Tell how many lines of the data include the word "none". Nothing but the number belongs in the answer.

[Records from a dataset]
BEGIN
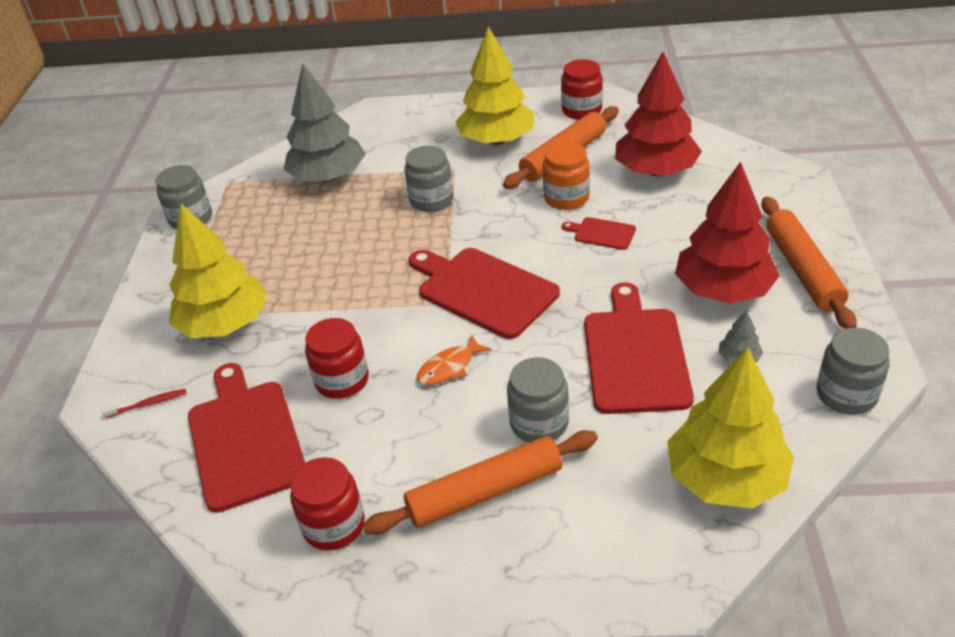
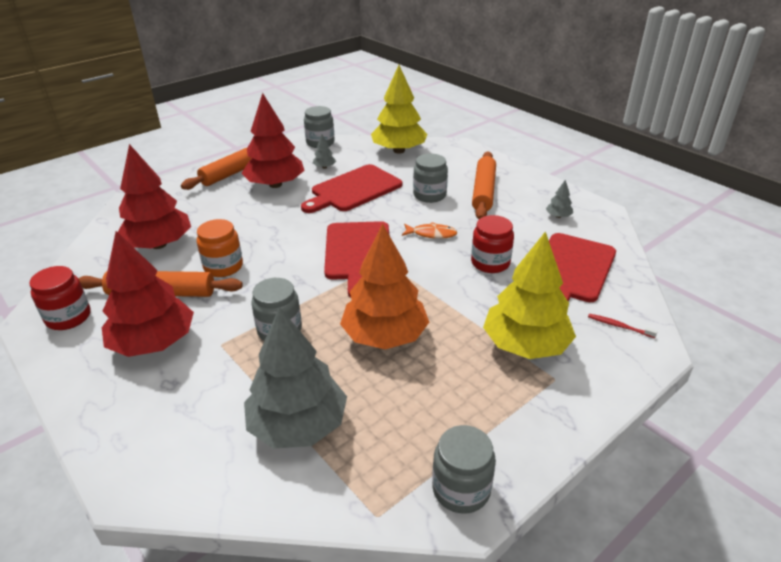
camera: 135 degrees left, 5 degrees down
(334, 525) = (558, 216): red jar -> grey tree
(348, 251) = (385, 336): none -> orange tree
(485, 492) = (483, 191): orange rolling pin -> orange rolling pin turned 75 degrees clockwise
(496, 140) = (154, 343): yellow tree -> red tree
(602, 233) = (255, 237): red cutting board -> none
END
EXERCISE OUTPUT => 2